Give the entries again exactly, without pictures.

Segment Start: MATERIAL FOR THE TASK

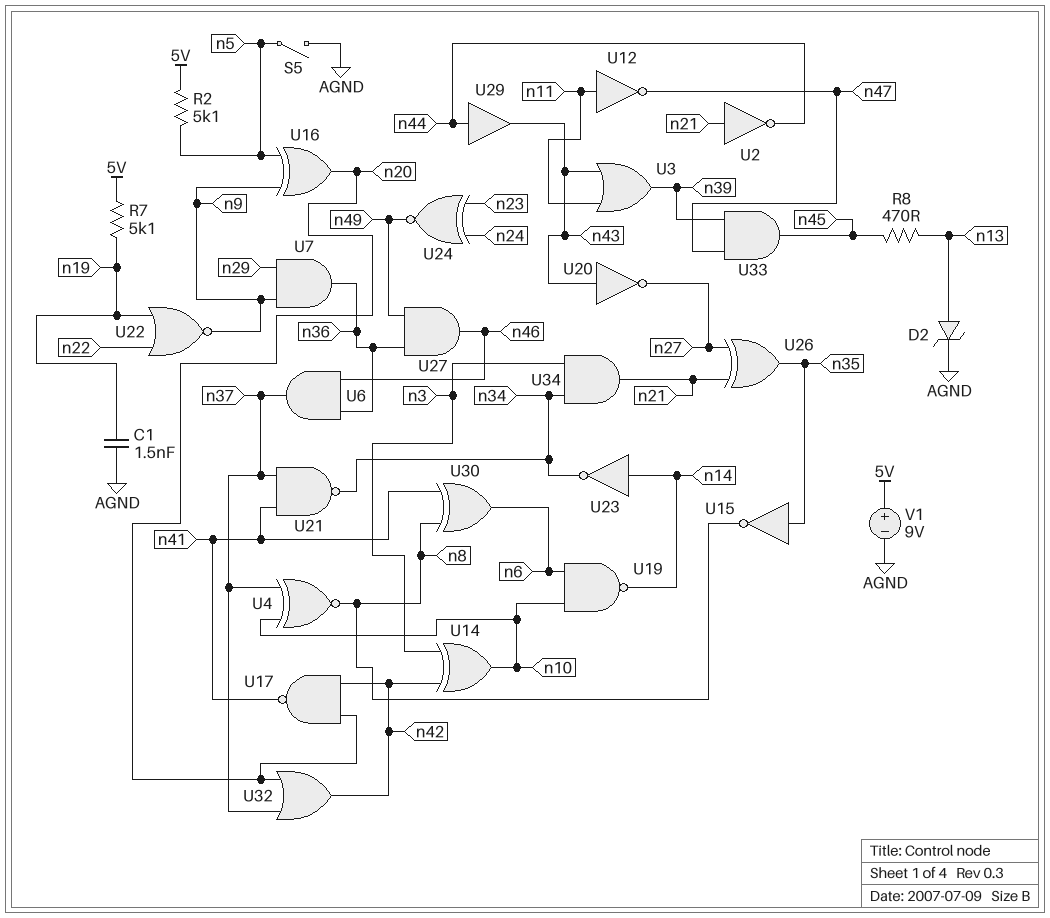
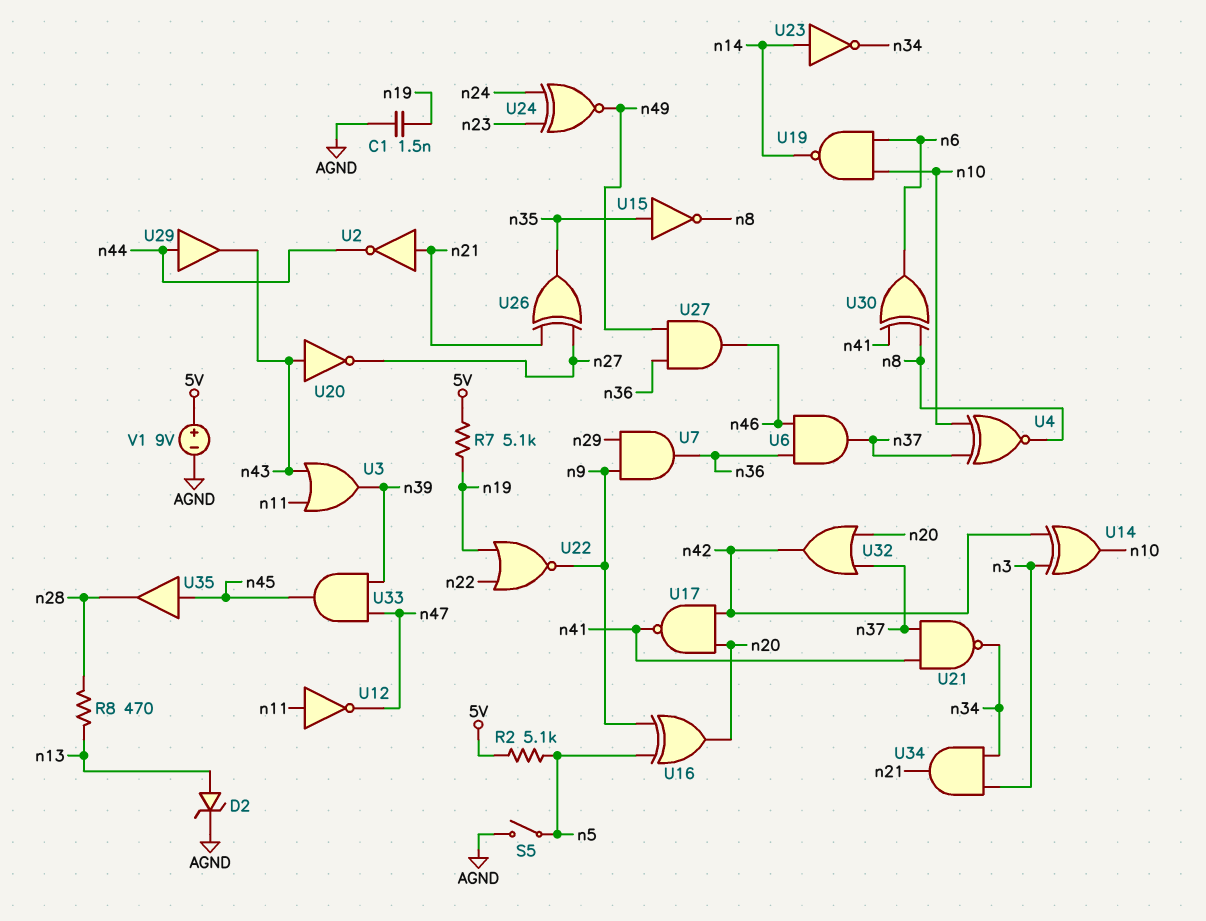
R8: 470 (n13, n45) -> 470 (n13, n28)
U35: none -> buffer (in n45, out n28)

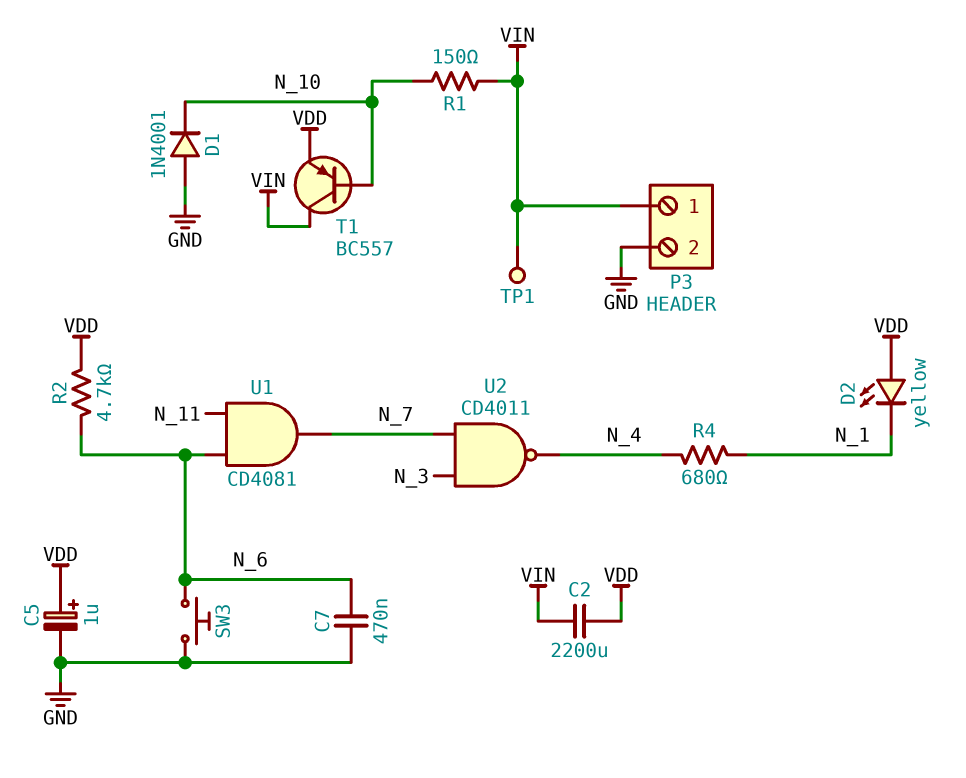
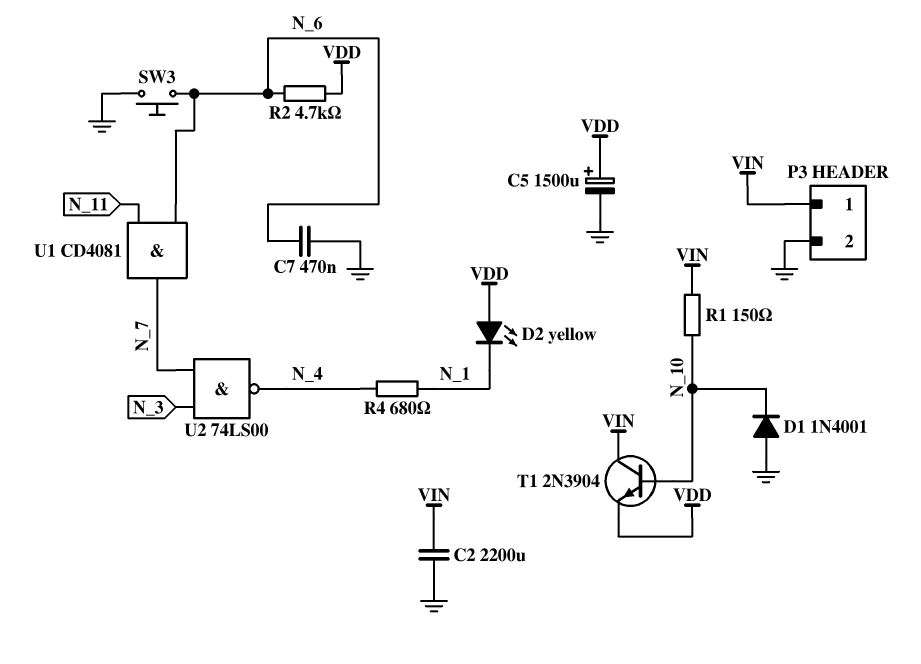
C2: 2200uF (VDD, VIN) -> 2200uF (GND, VIN)
C5: 1uF (plus VDD, minus GND) -> 1500uF (plus VDD, minus GND)
T1: PNP BC557 (B N_10, C VIN, E VDD) -> NPN 2N3904 (B N_10, C VIN, E VDD)
TP1: test point (VIN) -> none
U2: NAND CD4011 (in N_3, in N_7, out N_4) -> NAND 74LS00 (in N_3, in N_7, out N_4)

Segment End: MATERIAL FOR THE TASK

▶ **TASK ANSWER**
R8: 470 (n13, n45) -> 470 (n13, n28)
U35: none -> buffer (in n45, out n28)

C2: 2200uF (VDD, VIN) -> 2200uF (GND, VIN)
C5: 1uF (plus VDD, minus GND) -> 1500uF (plus VDD, minus GND)
T1: PNP BC557 (B N_10, C VIN, E VDD) -> NPN 2N3904 (B N_10, C VIN, E VDD)
TP1: test point (VIN) -> none
U2: NAND CD4011 (in N_3, in N_7, out N_4) -> NAND 74LS00 (in N_3, in N_7, out N_4)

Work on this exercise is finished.